## What is needed
Once you find the line with "camera: 60 degrees left, 5 degrees up" in the entries below, return exactly every line from it through the line with "(780, 405) = (730, 190): orange".

------------------------------

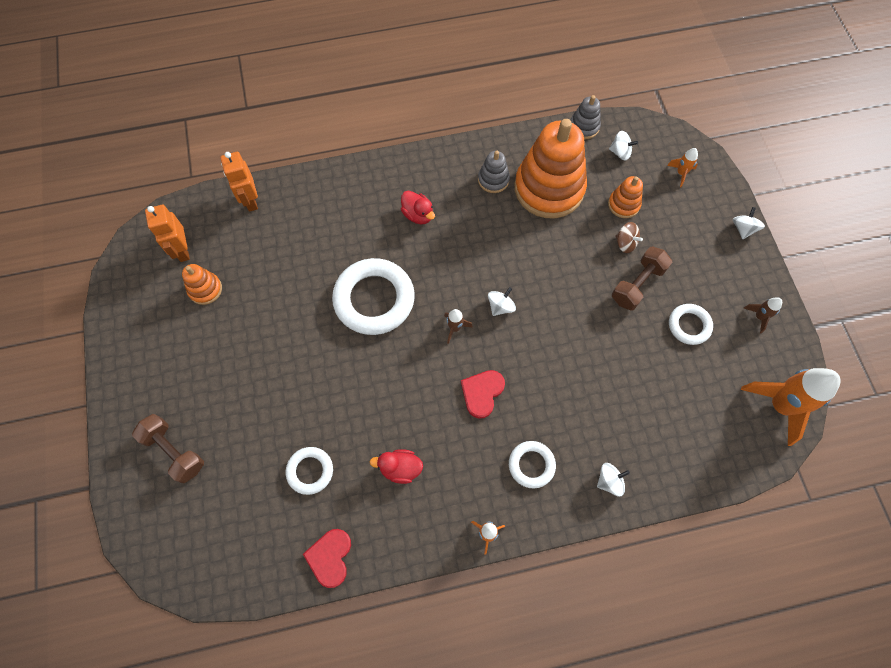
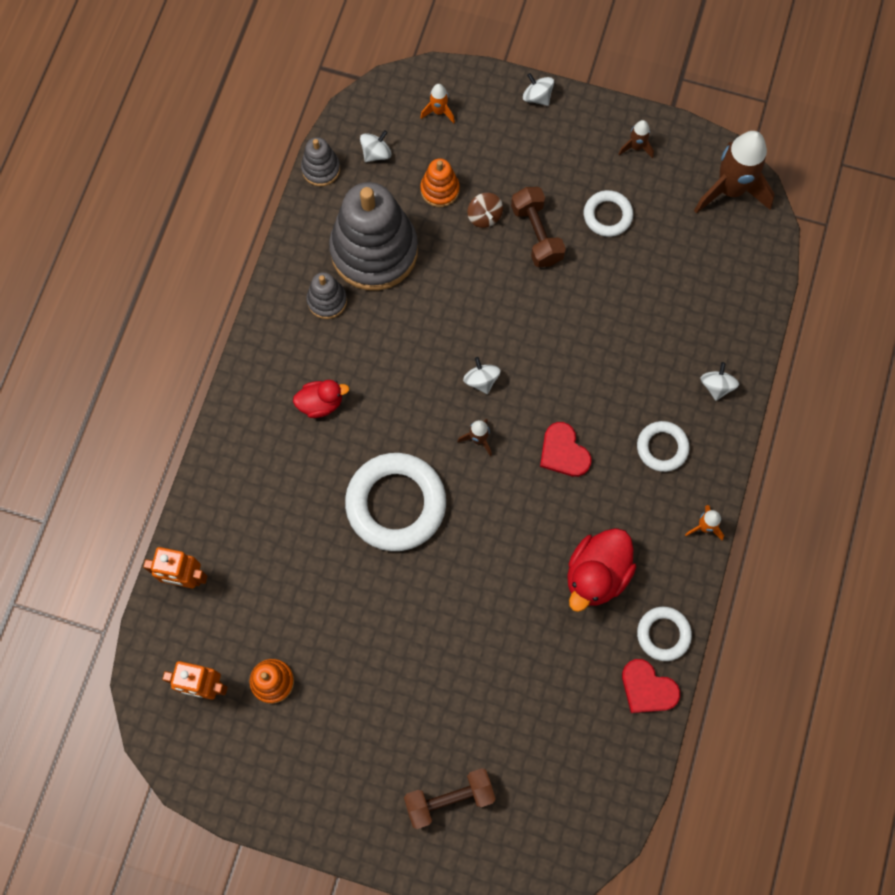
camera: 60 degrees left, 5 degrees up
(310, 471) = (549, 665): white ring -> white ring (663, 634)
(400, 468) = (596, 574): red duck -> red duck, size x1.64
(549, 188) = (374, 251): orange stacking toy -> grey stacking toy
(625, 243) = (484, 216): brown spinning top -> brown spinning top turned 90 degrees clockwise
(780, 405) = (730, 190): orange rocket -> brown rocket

------------------------------

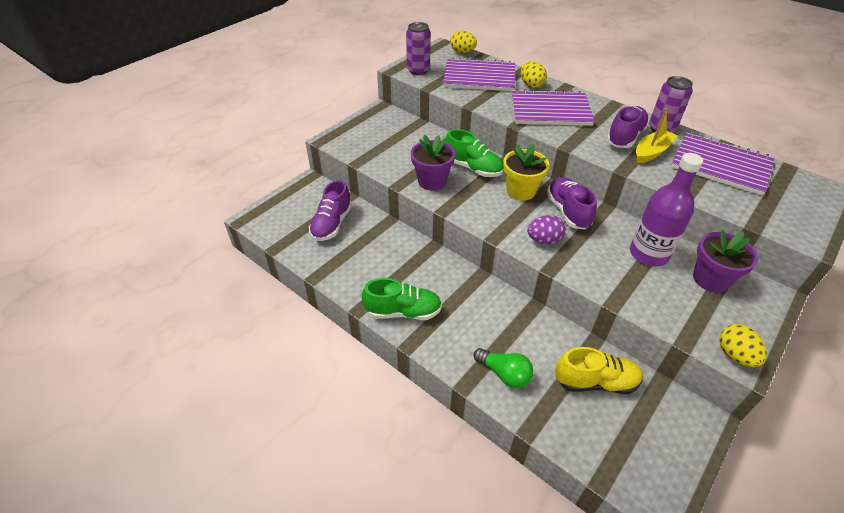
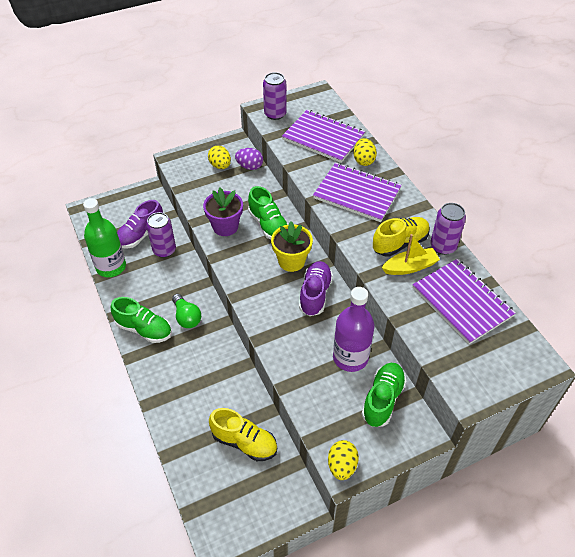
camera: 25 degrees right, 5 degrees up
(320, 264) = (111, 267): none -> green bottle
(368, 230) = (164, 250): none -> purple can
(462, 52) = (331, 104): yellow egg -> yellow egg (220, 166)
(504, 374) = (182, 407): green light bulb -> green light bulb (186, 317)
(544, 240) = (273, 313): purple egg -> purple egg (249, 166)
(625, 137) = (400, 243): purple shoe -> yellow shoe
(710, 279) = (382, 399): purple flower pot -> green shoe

------------------------------

## Response
camera: 60 degrees left, 5 degrees up
(310, 471) = (549, 665): white ring -> white ring (663, 634)
(400, 468) = (596, 574): red duck -> red duck, size x1.64
(549, 188) = (374, 251): orange stacking toy -> grey stacking toy
(625, 243) = (484, 216): brown spinning top -> brown spinning top turned 90 degrees clockwise
(780, 405) = (730, 190): orange rocket -> brown rocket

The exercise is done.